Every line of the material below in which "yellow" shows up is to be located and copied.

SOURCE MATERIAL:
—————

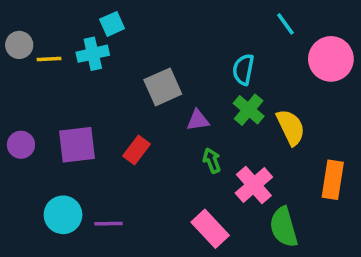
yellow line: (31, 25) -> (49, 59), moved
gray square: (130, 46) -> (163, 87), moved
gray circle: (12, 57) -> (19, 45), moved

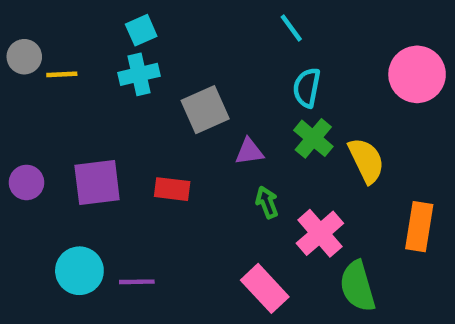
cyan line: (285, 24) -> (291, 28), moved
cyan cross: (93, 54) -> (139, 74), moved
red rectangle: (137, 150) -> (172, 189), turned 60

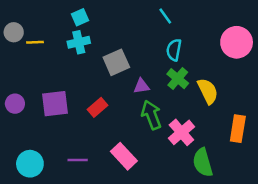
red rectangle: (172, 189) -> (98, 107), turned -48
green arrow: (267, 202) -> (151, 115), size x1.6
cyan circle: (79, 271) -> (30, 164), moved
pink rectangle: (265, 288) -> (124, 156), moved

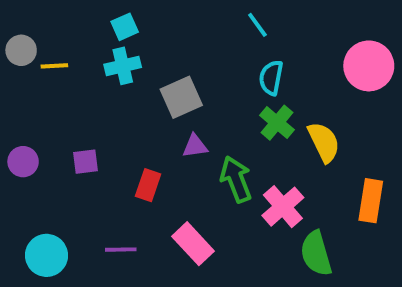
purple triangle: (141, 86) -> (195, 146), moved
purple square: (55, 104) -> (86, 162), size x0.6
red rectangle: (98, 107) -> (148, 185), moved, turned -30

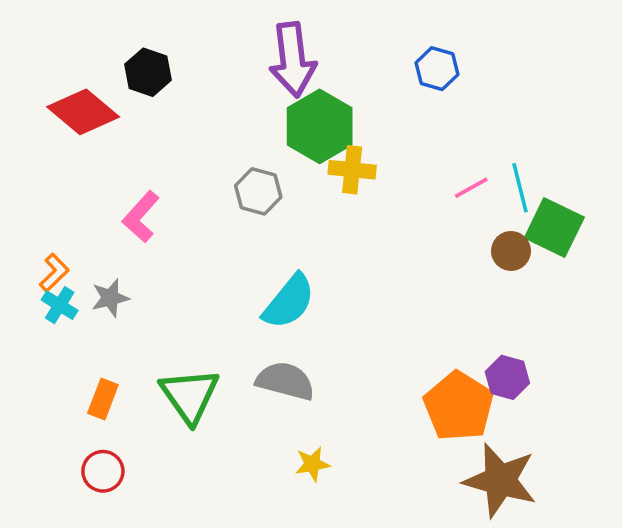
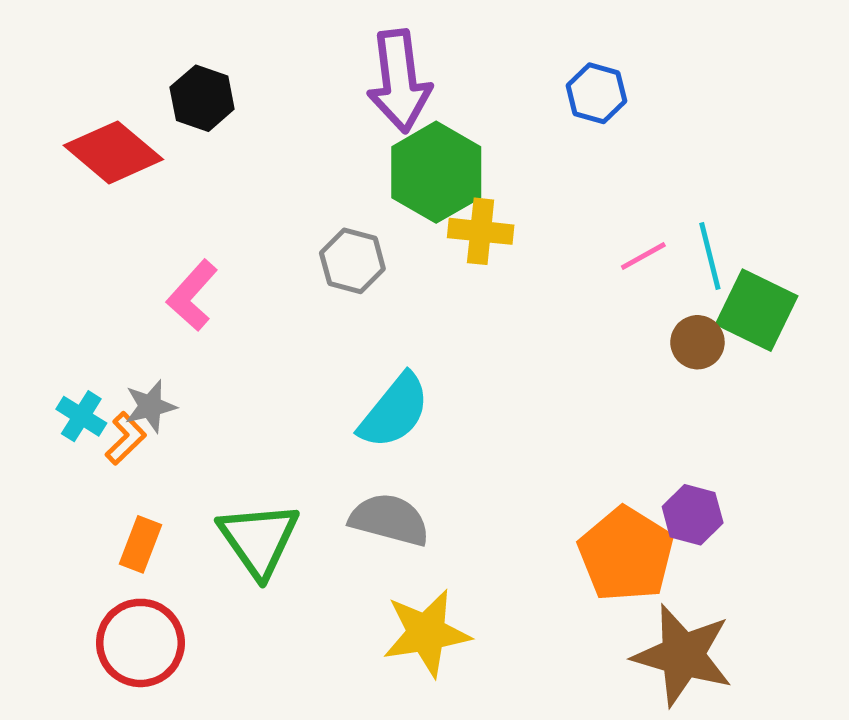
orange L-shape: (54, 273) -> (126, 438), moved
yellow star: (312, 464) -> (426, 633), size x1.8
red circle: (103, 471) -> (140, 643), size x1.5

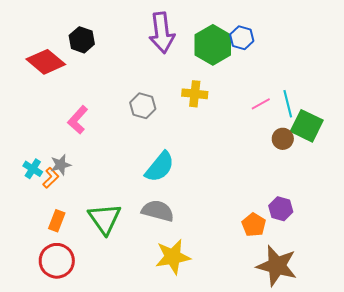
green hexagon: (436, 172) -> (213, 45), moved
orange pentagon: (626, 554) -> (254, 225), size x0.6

—————

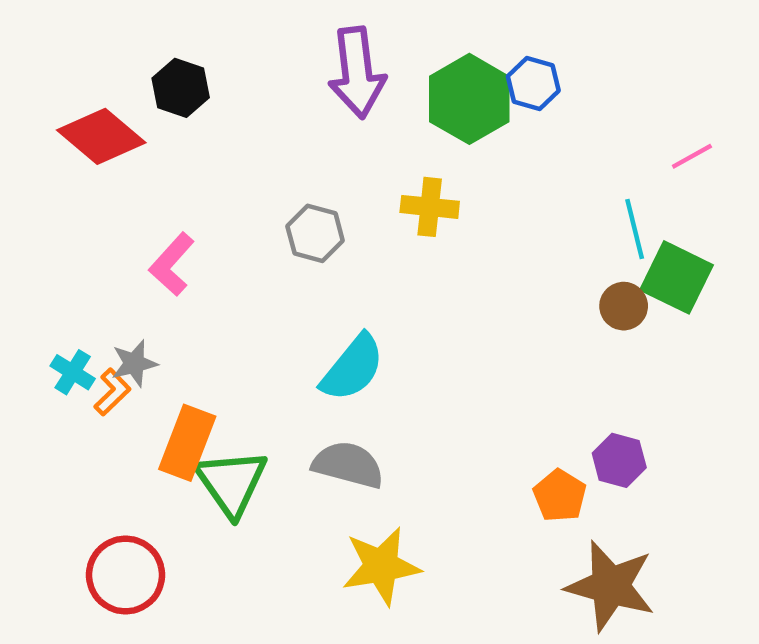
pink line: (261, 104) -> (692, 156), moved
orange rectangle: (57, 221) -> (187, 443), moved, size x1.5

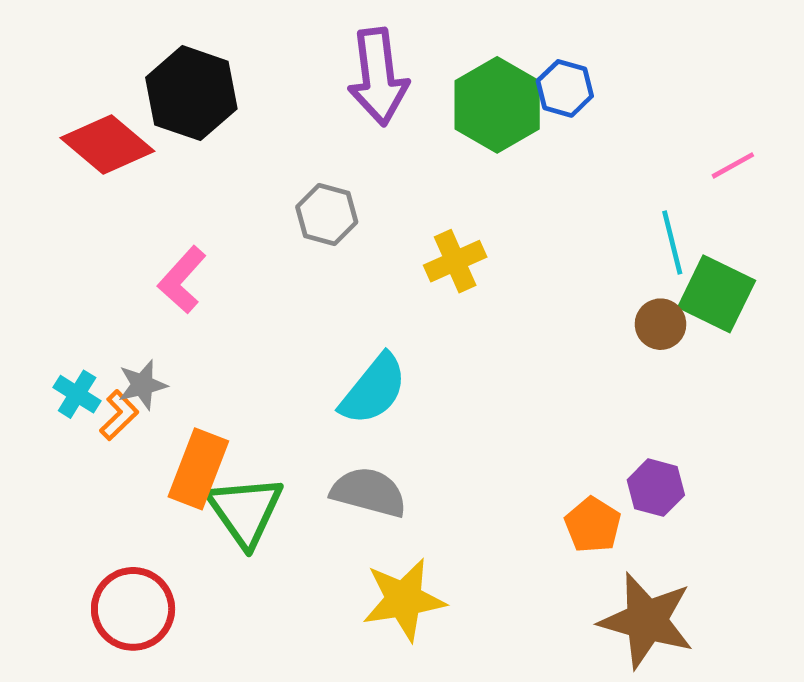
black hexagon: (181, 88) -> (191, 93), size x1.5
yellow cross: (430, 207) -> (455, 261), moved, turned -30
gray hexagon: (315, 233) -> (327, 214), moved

—————

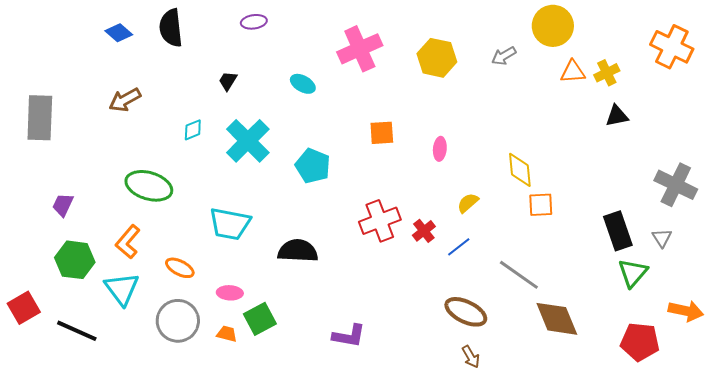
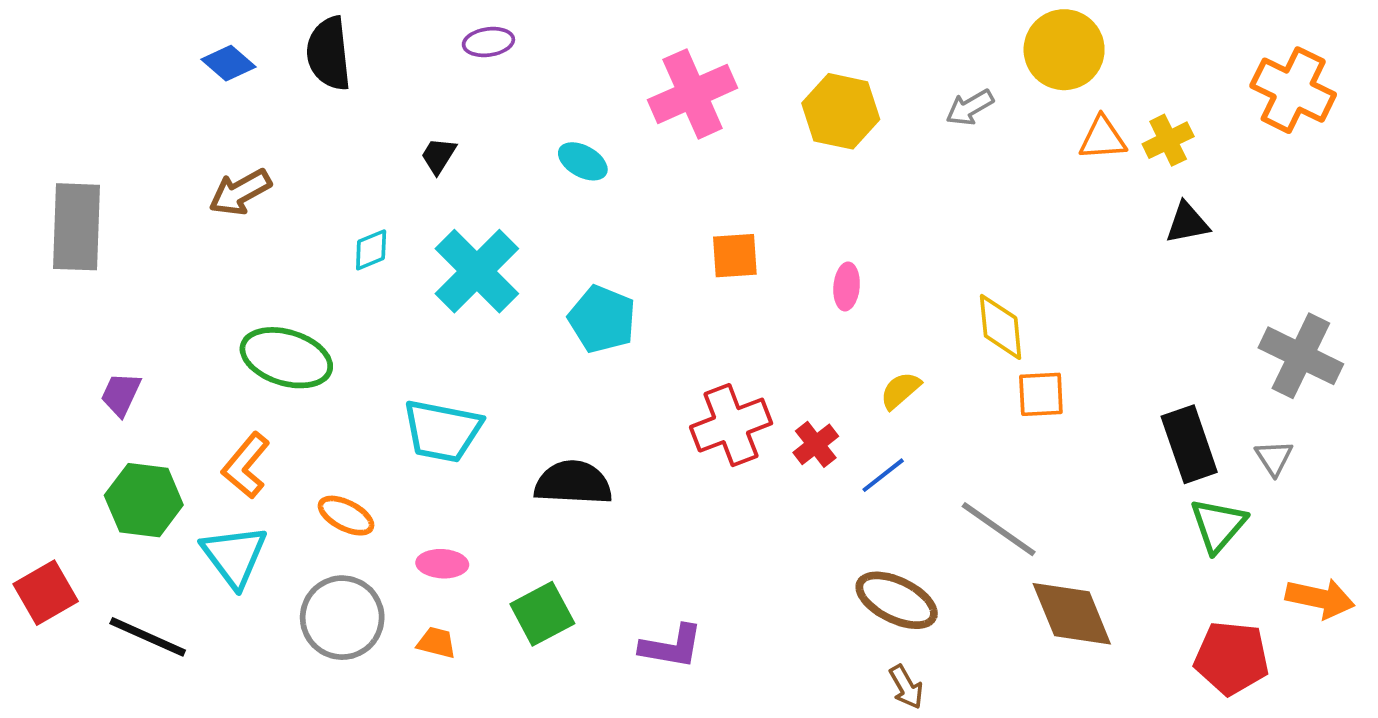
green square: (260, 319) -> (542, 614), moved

—————

EXERCISE RESULT:
yellow line: (31, 25) -> (49, 59), moved
yellow star: (312, 464) -> (426, 633), size x1.8
yellow cross: (430, 207) -> (455, 261), moved, turned -30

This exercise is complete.